INPUT RECORDS section start
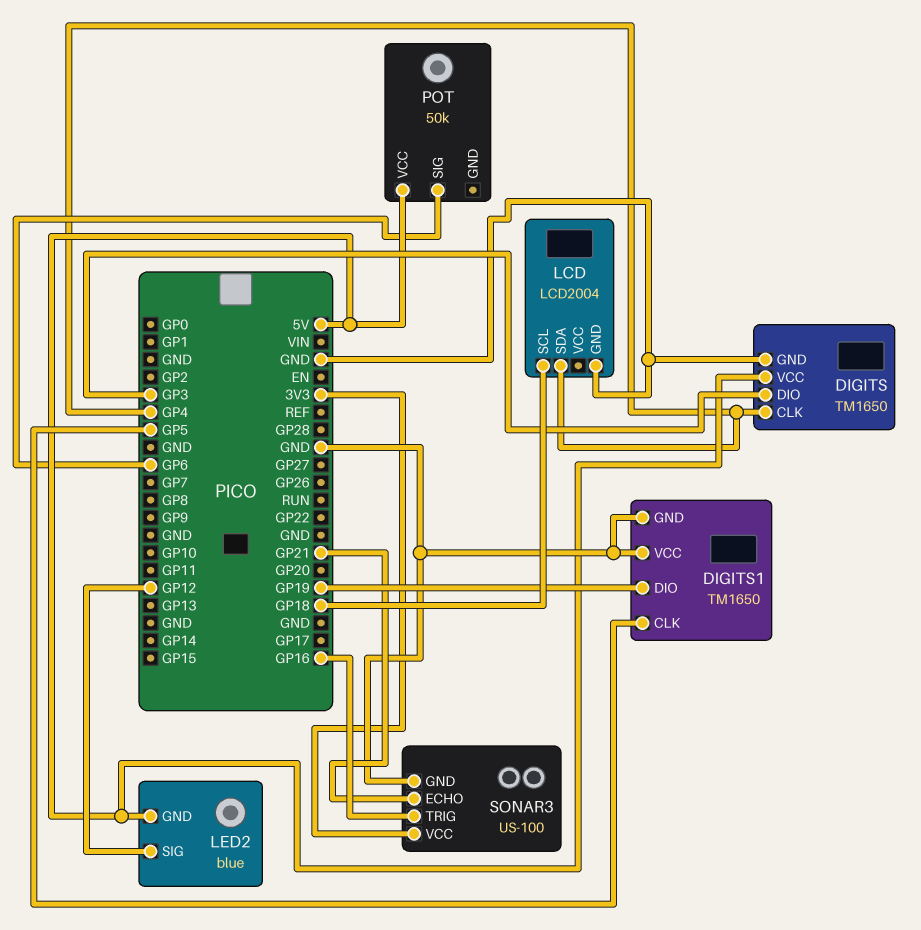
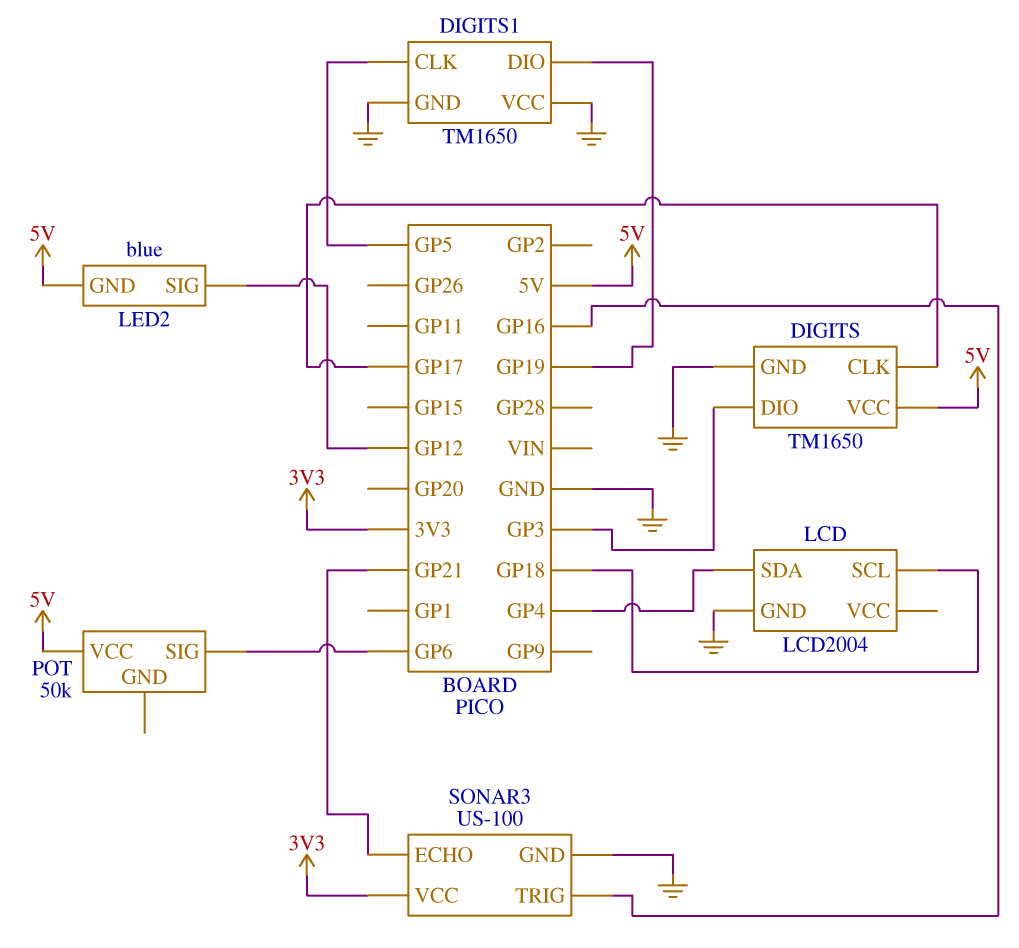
DIGITS pin CLK: GP4 -> GP17

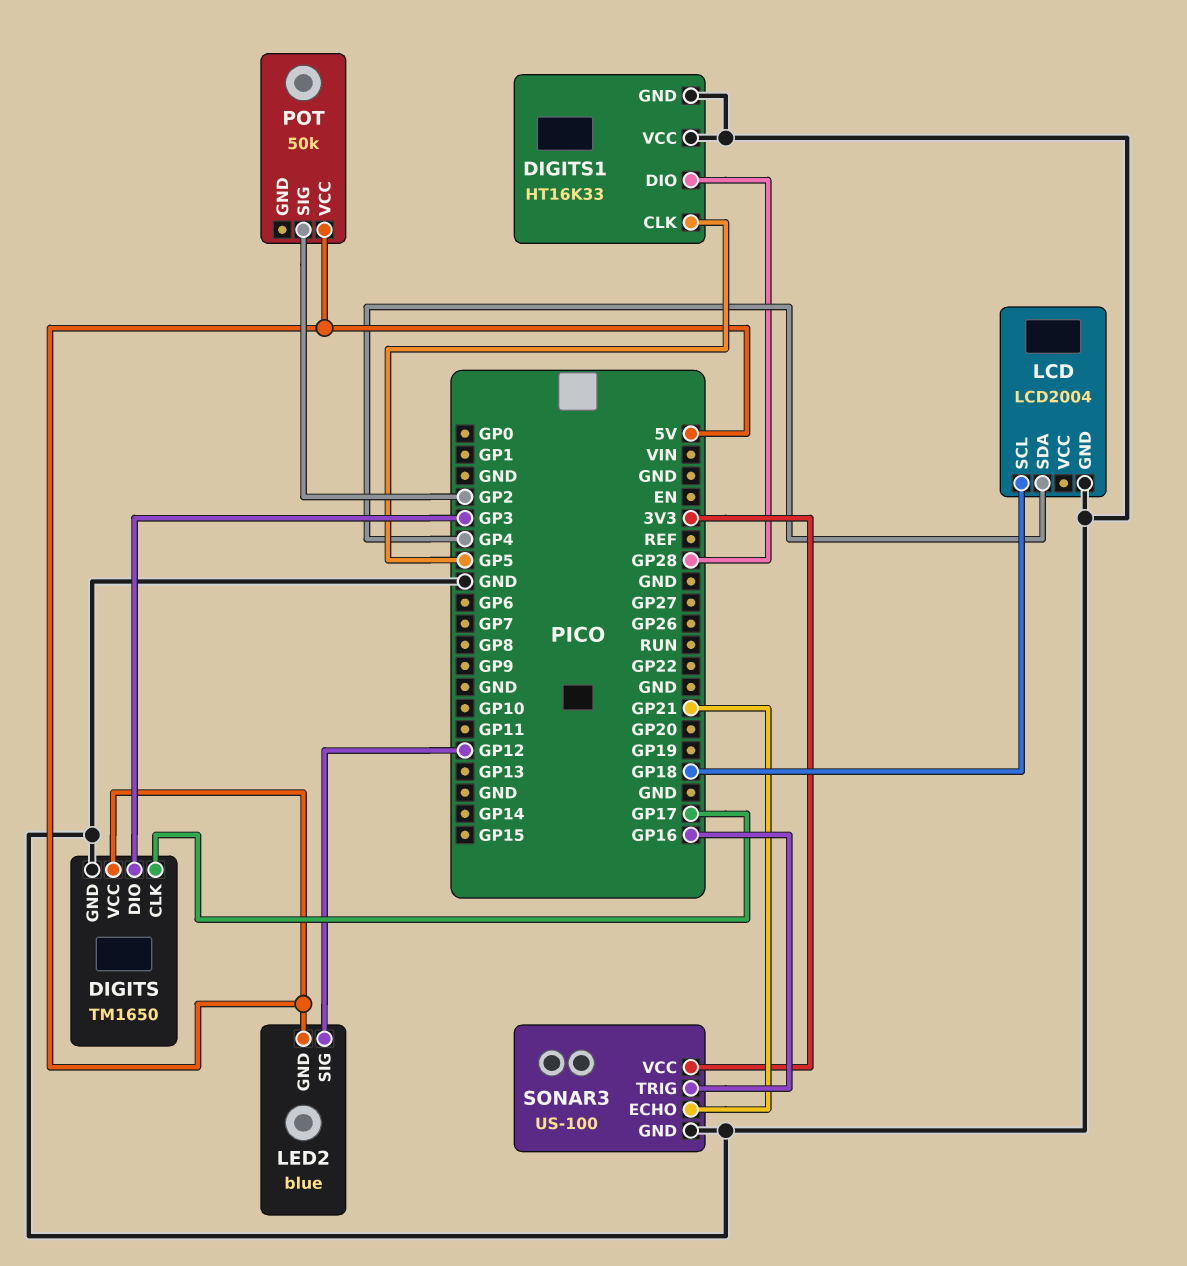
DIGITS1: TM1650 -> HT16K33
DIGITS1 pin DIO: GP19 -> GP28
POT pin SIG: GP6 -> GP2

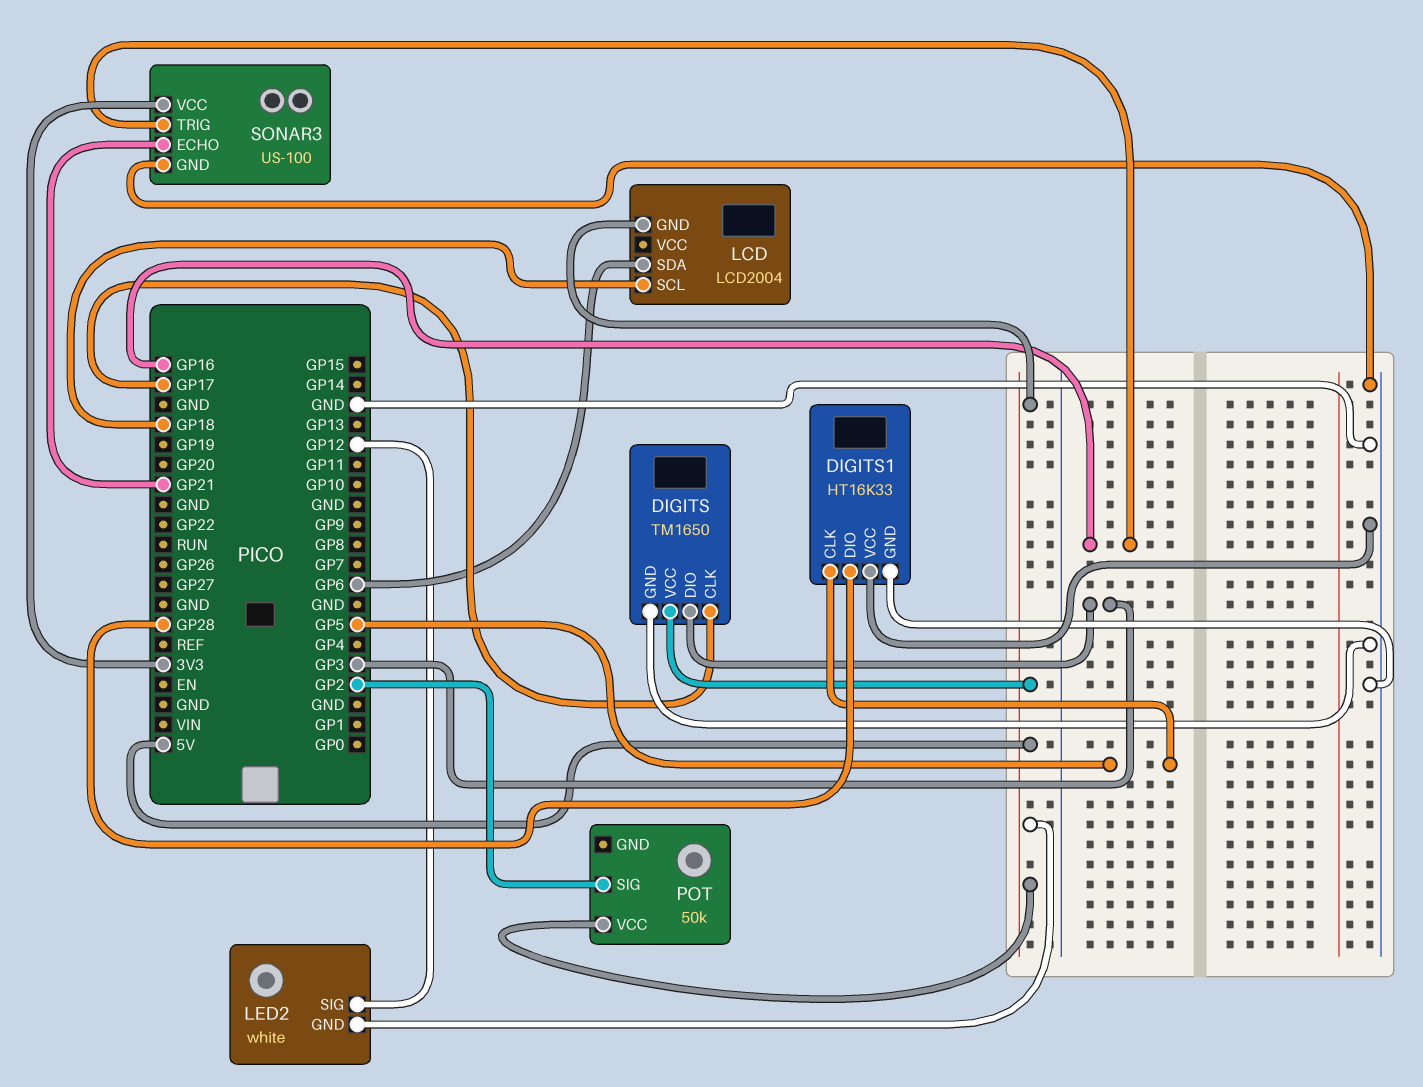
LCD pin GND: GND -> 5V
LCD pin SDA: GP4 -> GP6
LED2: blue -> white

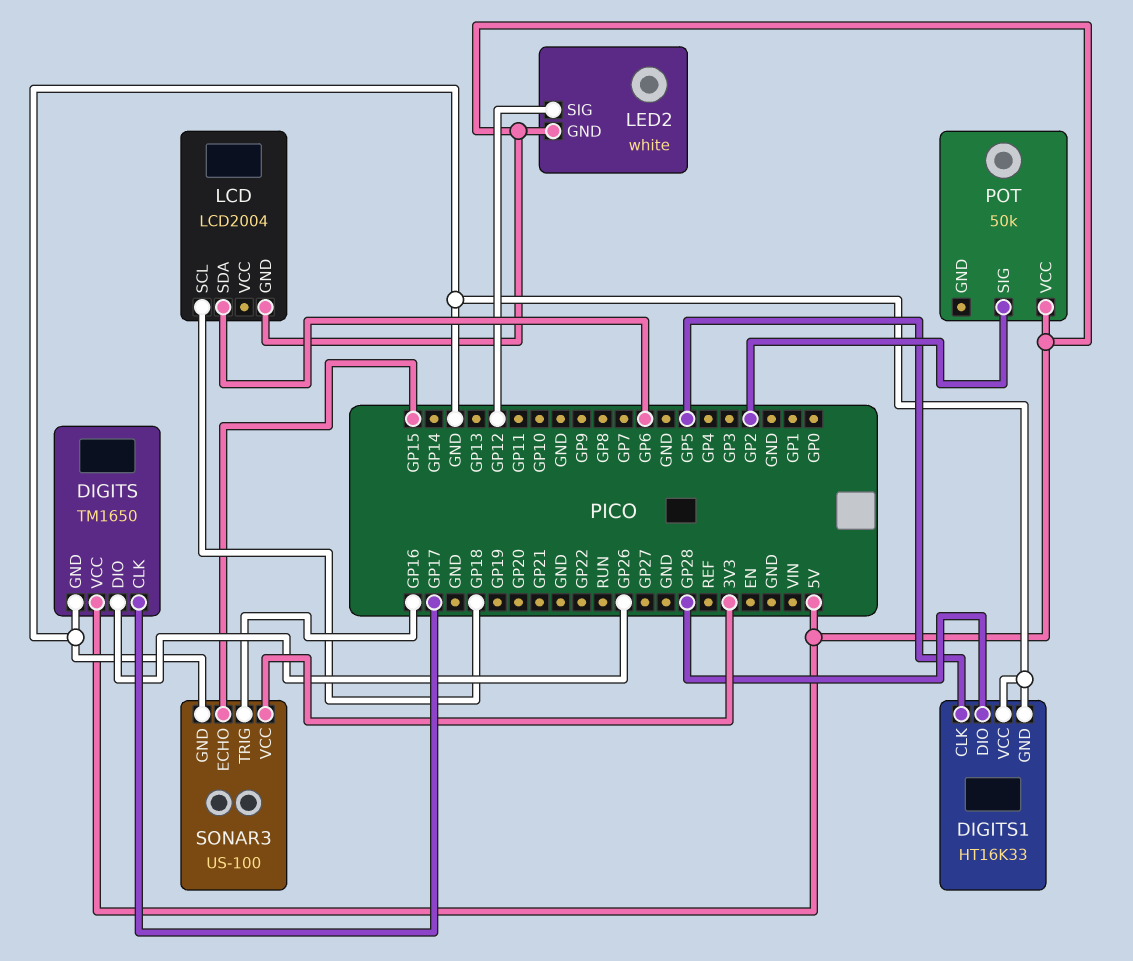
DIGITS pin DIO: GP3 -> GP26
SONAR3 pin ECHO: GP21 -> GP15

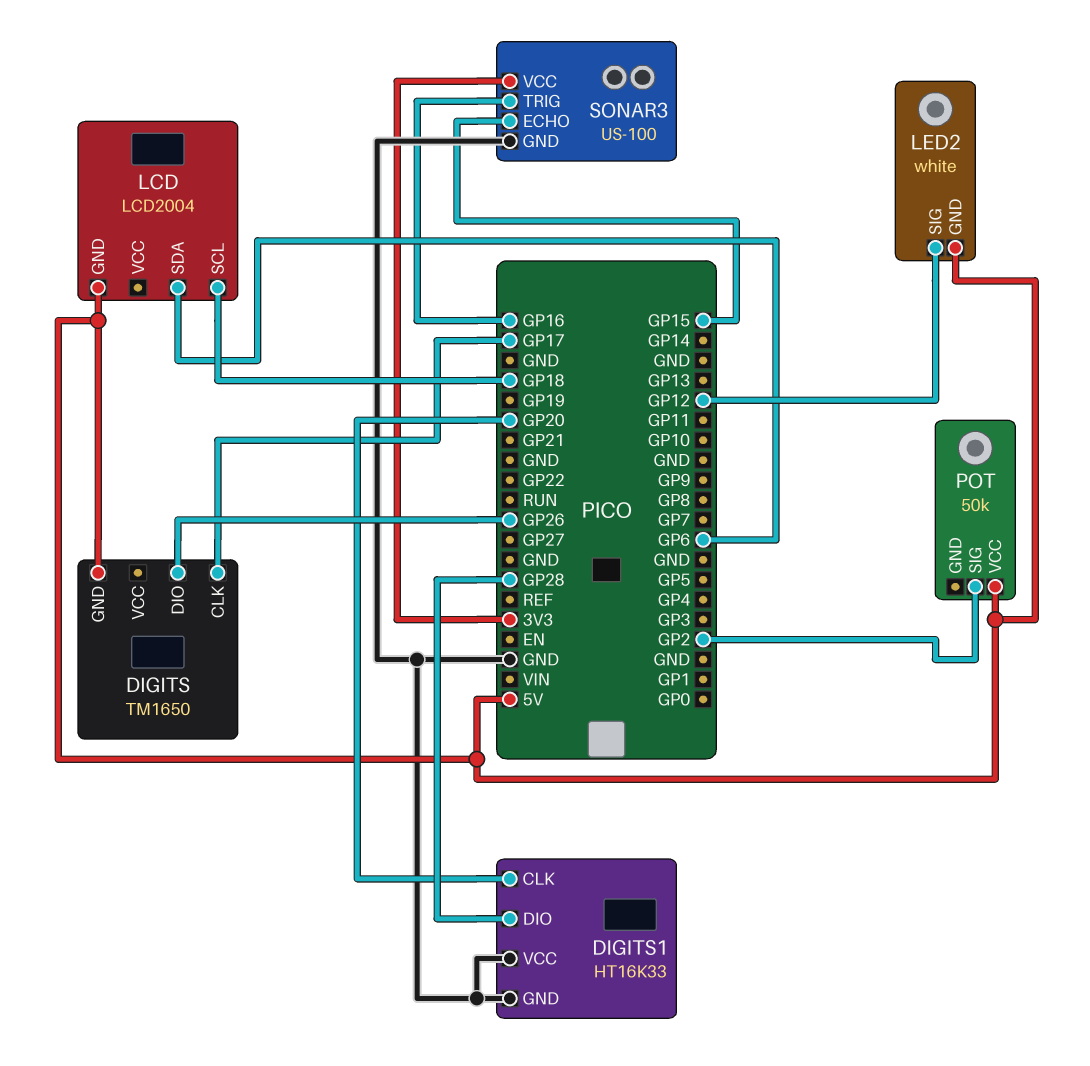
DIGITS pin GND: GND -> 5V
DIGITS pin VCC: 5V -> none
DIGITS1 pin CLK: GP5 -> GP20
INPUT RECORDS section end
INSTRUCTIONS TO FOLLOW: Please restate, word for word, the lines from the one with "DIGITS1 pin DIO: GP19 -> GP28" through the final line of the material, both included, and omit the pictures.

RESULT FOR THIS TASK:
DIGITS1 pin DIO: GP19 -> GP28
POT pin SIG: GP6 -> GP2

LCD pin GND: GND -> 5V
LCD pin SDA: GP4 -> GP6
LED2: blue -> white

DIGITS pin DIO: GP3 -> GP26
SONAR3 pin ECHO: GP21 -> GP15

DIGITS pin GND: GND -> 5V
DIGITS pin VCC: 5V -> none
DIGITS1 pin CLK: GP5 -> GP20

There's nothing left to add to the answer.